EXERCISE DIRECTIONS: Although the data below contains pictures, output only the lines between those holding "C1: 3.3uF (plus" and "C2: none -> 1.5nF (OPTO2, TEMP)", inclusive, exactly and without those pictures.

[Change detection data]
● ● ● ● ● ● ●
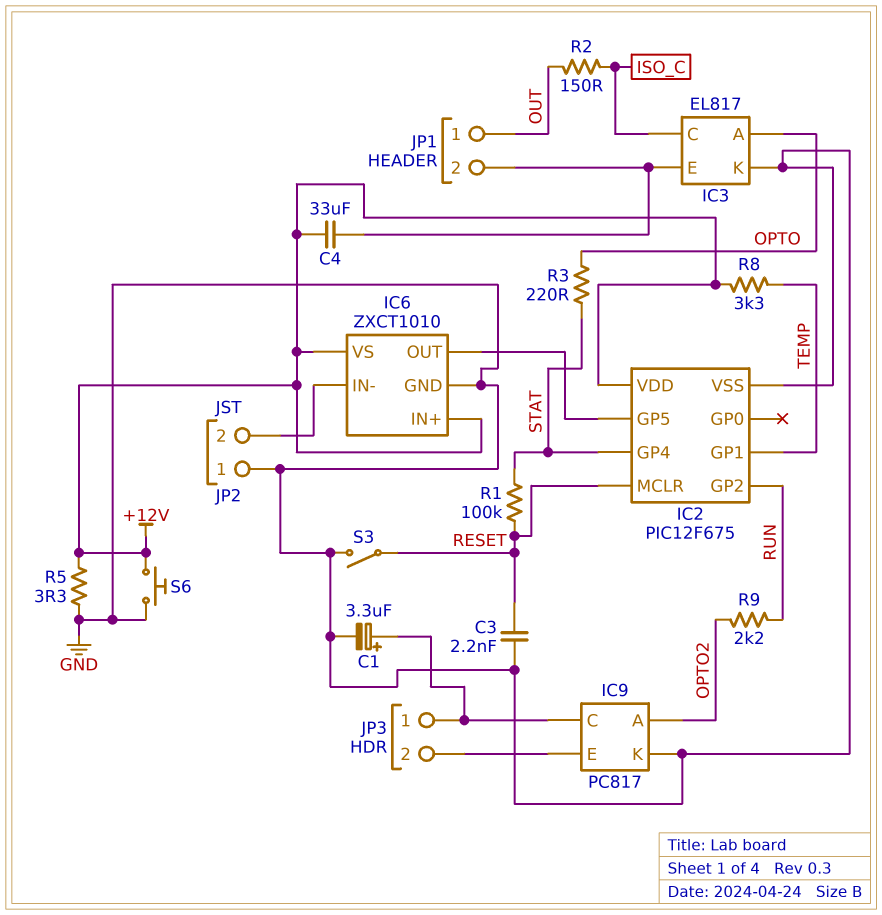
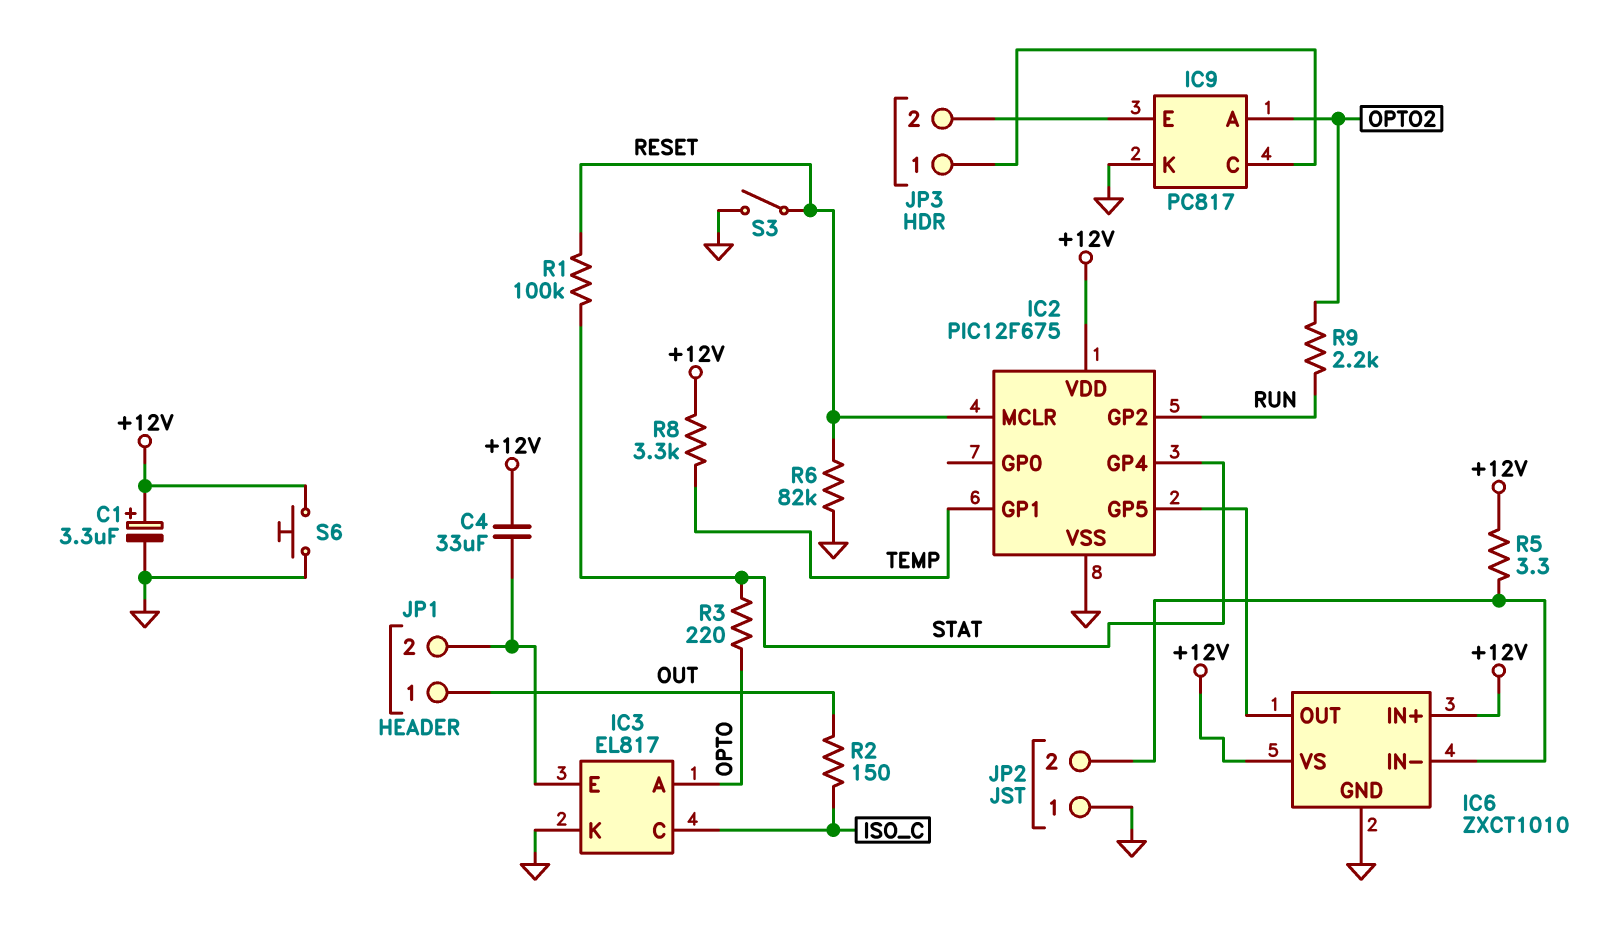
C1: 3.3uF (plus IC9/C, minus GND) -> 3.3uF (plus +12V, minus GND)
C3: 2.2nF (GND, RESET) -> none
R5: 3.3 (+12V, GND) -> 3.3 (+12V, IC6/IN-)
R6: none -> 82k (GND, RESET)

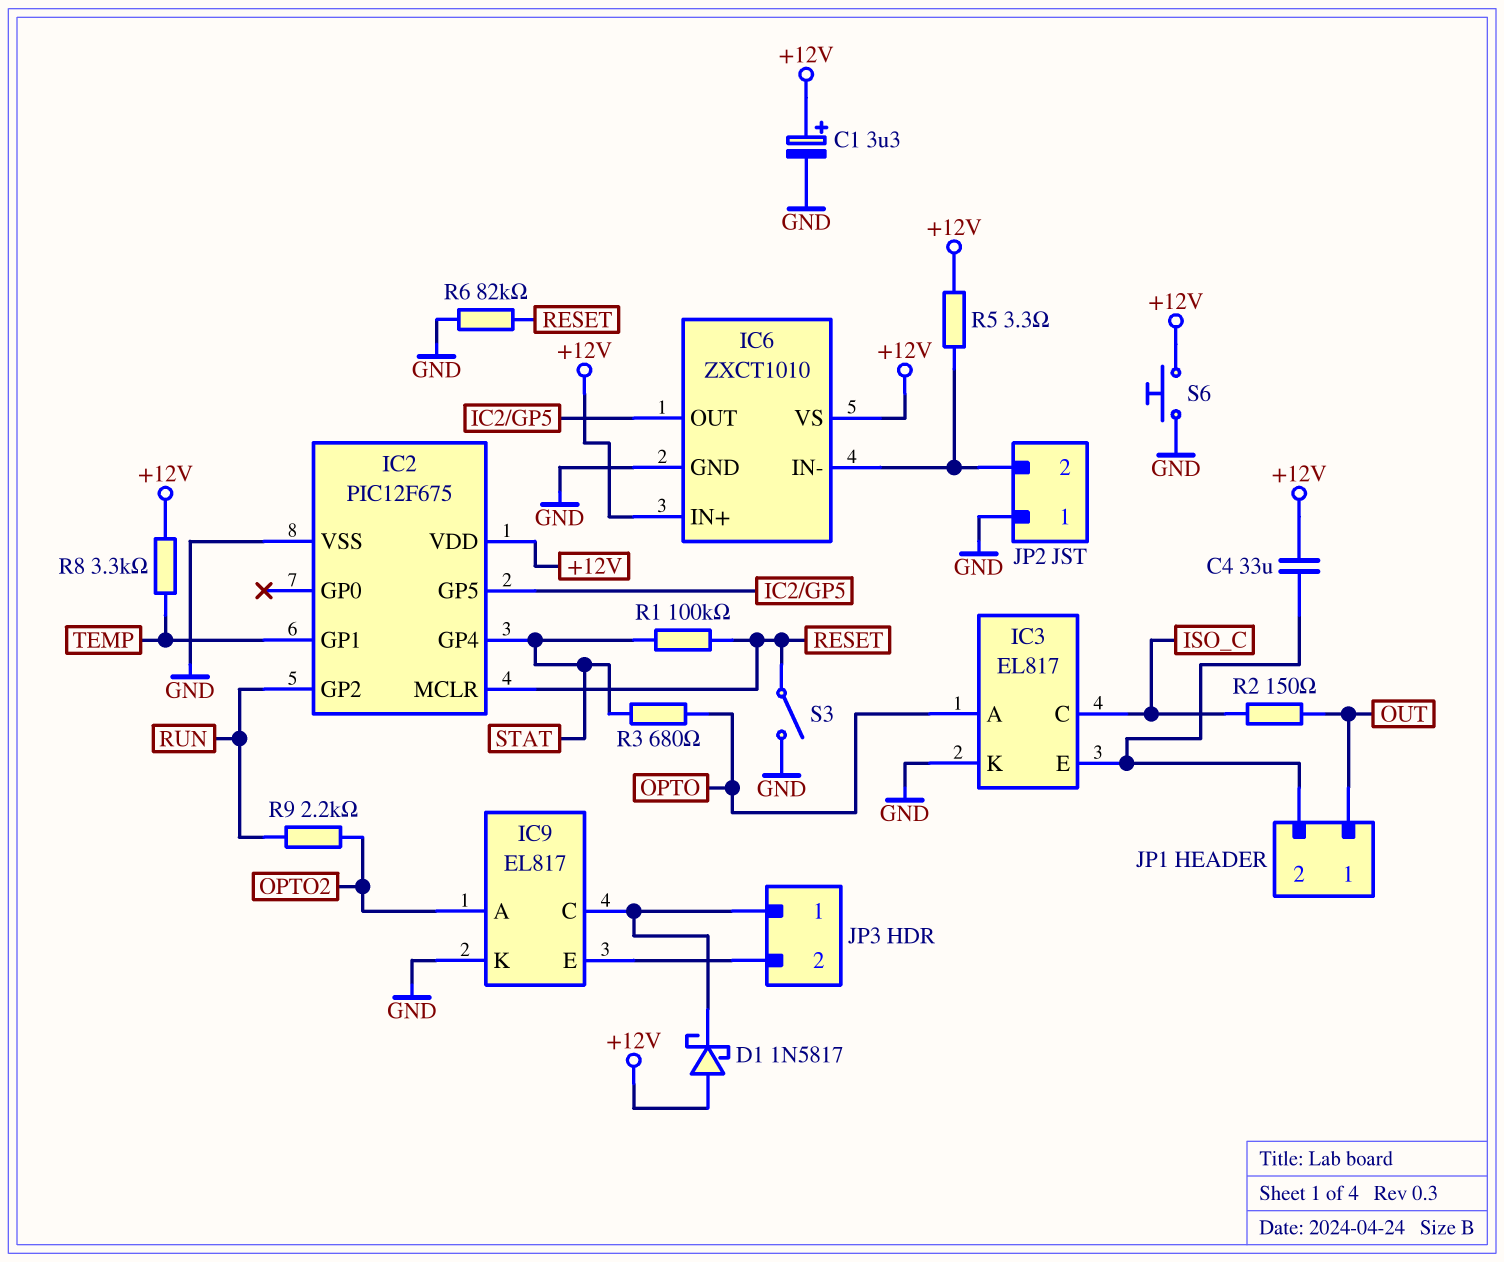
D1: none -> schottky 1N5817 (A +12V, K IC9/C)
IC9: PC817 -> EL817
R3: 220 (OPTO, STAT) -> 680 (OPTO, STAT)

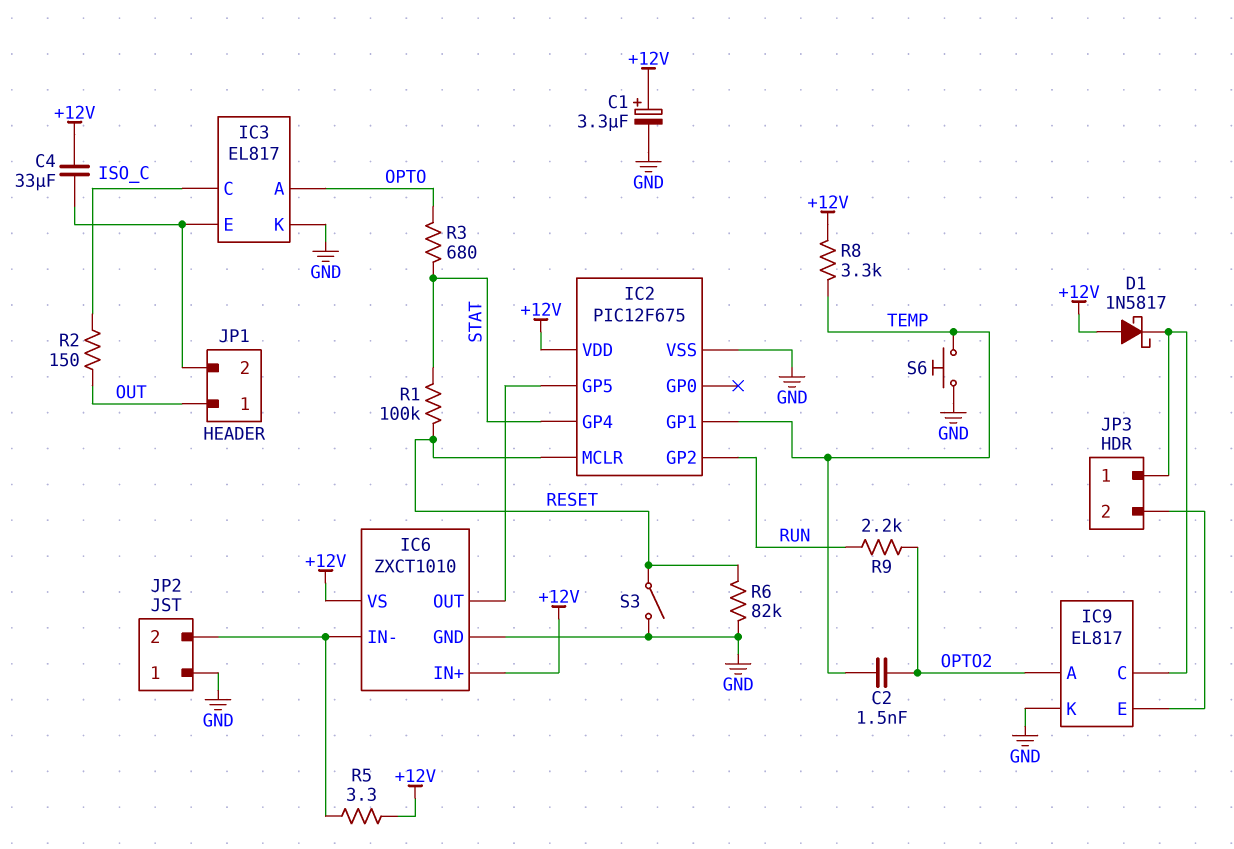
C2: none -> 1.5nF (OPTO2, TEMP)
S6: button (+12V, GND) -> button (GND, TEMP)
● ● ● ● ● ● ●
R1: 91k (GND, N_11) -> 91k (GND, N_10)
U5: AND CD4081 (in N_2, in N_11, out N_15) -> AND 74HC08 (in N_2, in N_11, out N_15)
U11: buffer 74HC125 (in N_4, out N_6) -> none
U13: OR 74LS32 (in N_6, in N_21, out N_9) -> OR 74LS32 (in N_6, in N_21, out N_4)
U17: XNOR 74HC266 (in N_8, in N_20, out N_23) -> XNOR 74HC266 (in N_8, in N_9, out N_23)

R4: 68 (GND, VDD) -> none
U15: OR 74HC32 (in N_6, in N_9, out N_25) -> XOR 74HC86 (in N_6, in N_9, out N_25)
● ● ● ● ● ● ●
RESPONSE:
C1: 3.3uF (plus IC9/C, minus GND) -> 3.3uF (plus +12V, minus GND)
C3: 2.2nF (GND, RESET) -> none
R5: 3.3 (+12V, GND) -> 3.3 (+12V, IC6/IN-)
R6: none -> 82k (GND, RESET)

D1: none -> schottky 1N5817 (A +12V, K IC9/C)
IC9: PC817 -> EL817
R3: 220 (OPTO, STAT) -> 680 (OPTO, STAT)

C2: none -> 1.5nF (OPTO2, TEMP)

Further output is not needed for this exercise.